> DIRECTIVE
Nothing but the lines from the first line of the records below to the line holding "purple 1x1 round" belongs in the answer, copied exactly and without pictures.

> INPUT

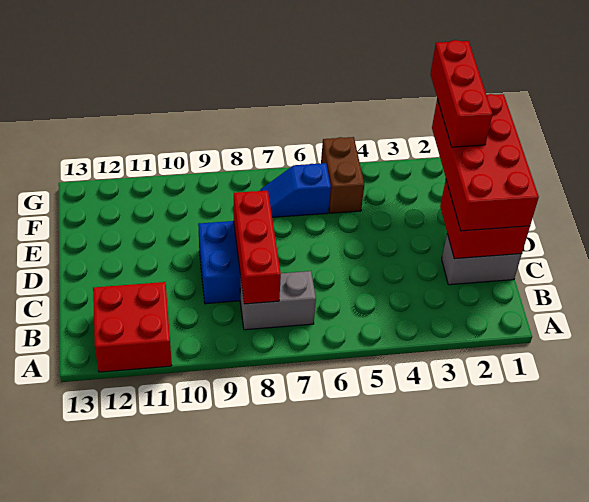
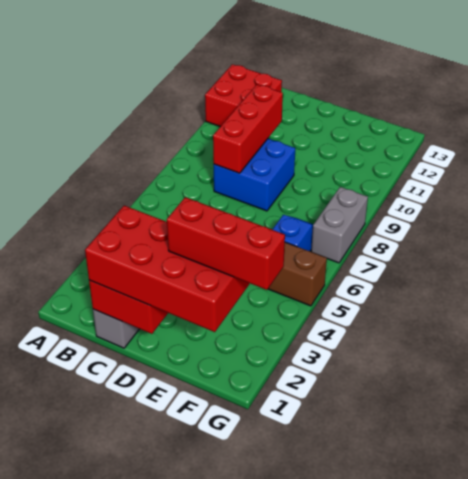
grey 1x2 brick [240,271,316,330] -> grey 1x2 brick moved to [311,187,368,263]
red 1x3 brick [234,191,281,304] -> red 1x3 brick turned to [213,84,283,173]

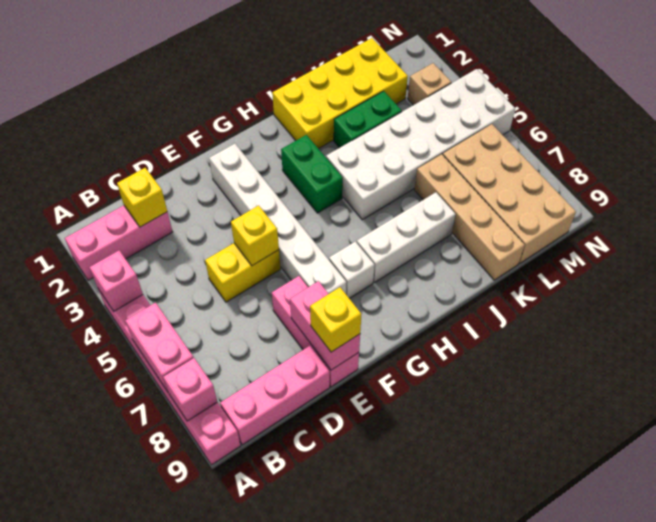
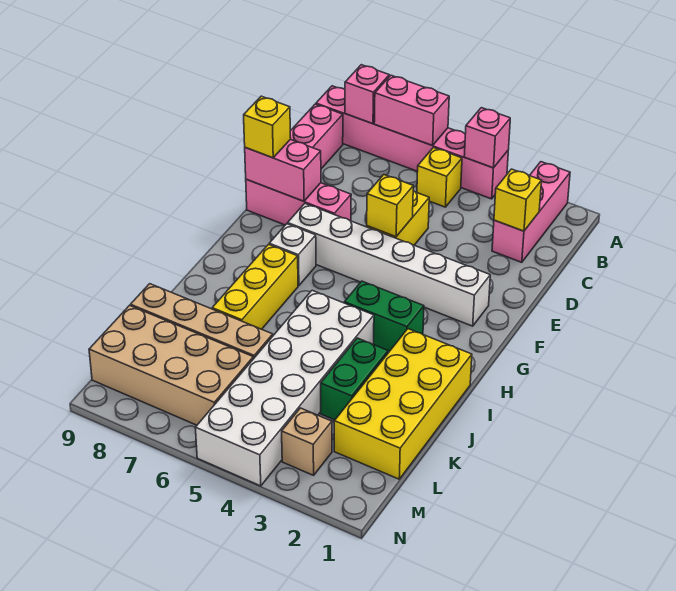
none -> yellow 1x1 brick [417,148,462,207]
white 1x3 brick [357,192,456,283] -> yellow 1x3 brick [212,244,298,329]

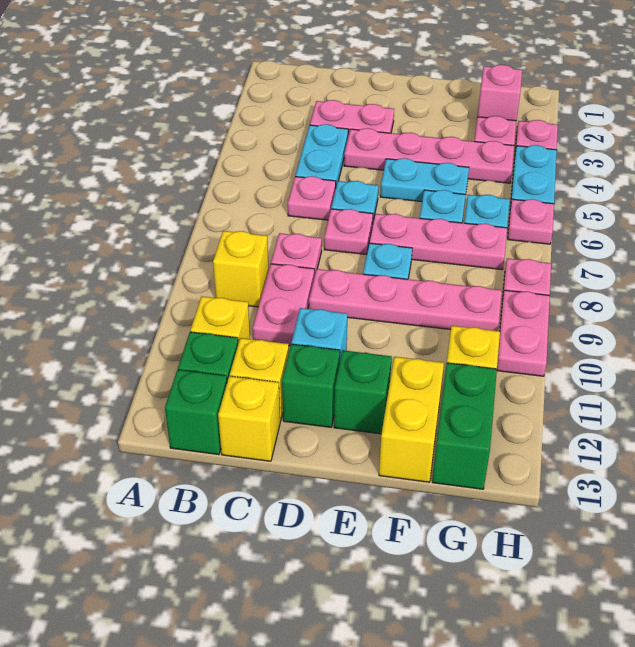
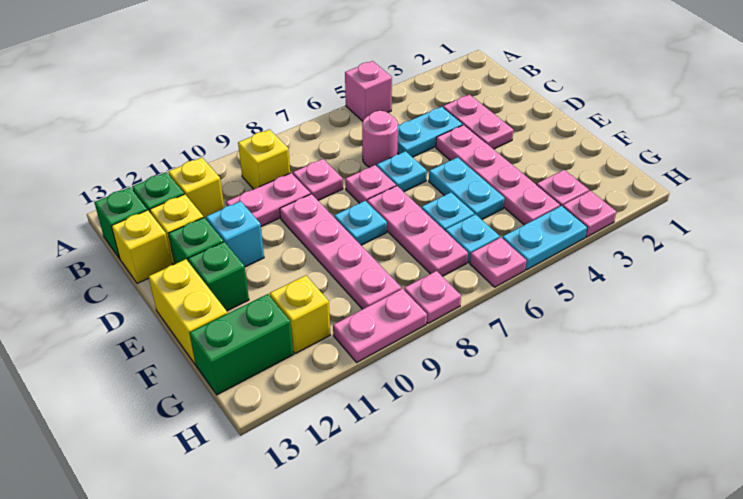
pink 1x1 plate [288,176,336,220] -> pink 1x1 round brick [362,111,398,167]
yellow 1x2 brick [379,357,444,482] -> yellow 1x2 brick turned to [149,259,228,365]
pink 1x1 brick [477,65,522,121] -> pink 1x1 brick moved to [345,61,392,121]

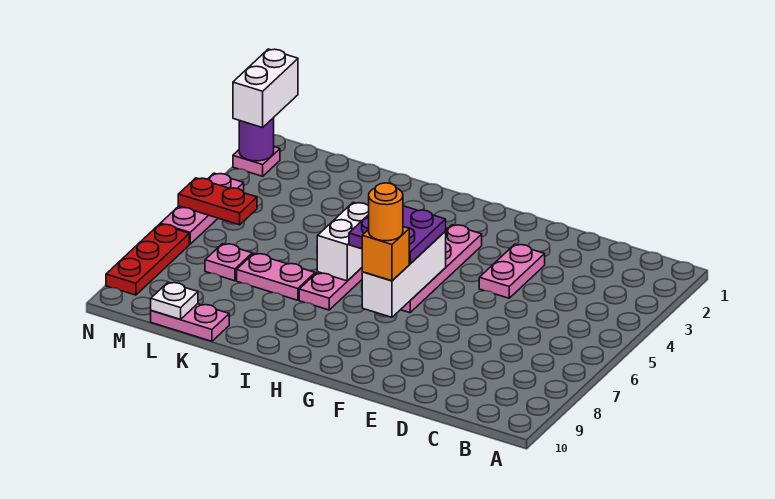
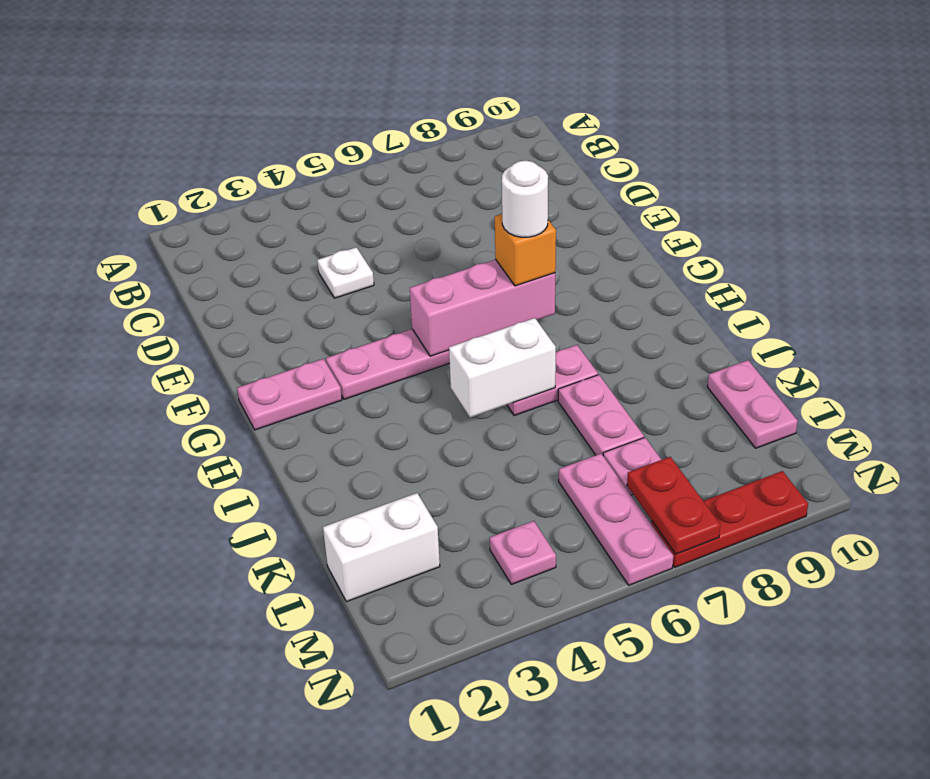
pink 1x2 plate [479,244,545,298] -> pink 1x2 plate moved to [237,359,342,430]
white 1x3 brick [362,232,446,317] -> pink 1x3 brick [410,259,555,356]
purple 2x2 plate [349,206,446,264] -> none
orange 1x1 round brick [369,183,403,241] -> white 1x1 round brick [502,160,548,237]
white 1x1 plate [151,282,198,319] -> white 1x1 plate moved to [317,247,374,298]
red 1x2 plate [178,178,257,225] -> red 1x2 plate moved to [627,457,720,554]
white 1x2 brick [233,49,298,128] -> white 1x2 brick moved to [323,493,440,602]
pink 1x1 plate [233,147,280,176] -> pink 1x1 plate moved to [490,521,556,584]
purple 1x1 round brick [239,118,274,161] -> none
pink 1x3 plate [160,173,244,244] -> pink 1x3 plate turned to [559,454,673,585]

> WRITTEN SOLUTION
grey 1x2 brick [240,271,316,330] -> grey 1x2 brick moved to [311,187,368,263]
red 1x3 brick [234,191,281,304] -> red 1x3 brick turned to [213,84,283,173]

none -> yellow 1x1 brick [417,148,462,207]
white 1x3 brick [357,192,456,283] -> yellow 1x3 brick [212,244,298,329]

pink 1x1 plate [288,176,336,220] -> pink 1x1 round brick [362,111,398,167]
yellow 1x2 brick [379,357,444,482] -> yellow 1x2 brick turned to [149,259,228,365]
pink 1x1 brick [477,65,522,121] -> pink 1x1 brick moved to [345,61,392,121]

pink 1x2 plate [479,244,545,298] -> pink 1x2 plate moved to [237,359,342,430]
white 1x3 brick [362,232,446,317] -> pink 1x3 brick [410,259,555,356]
purple 2x2 plate [349,206,446,264] -> none
orange 1x1 round brick [369,183,403,241] -> white 1x1 round brick [502,160,548,237]
white 1x1 plate [151,282,198,319] -> white 1x1 plate moved to [317,247,374,298]
red 1x2 plate [178,178,257,225] -> red 1x2 plate moved to [627,457,720,554]
white 1x2 brick [233,49,298,128] -> white 1x2 brick moved to [323,493,440,602]
pink 1x1 plate [233,147,280,176] -> pink 1x1 plate moved to [490,521,556,584]
purple 1x1 round brick [239,118,274,161] -> none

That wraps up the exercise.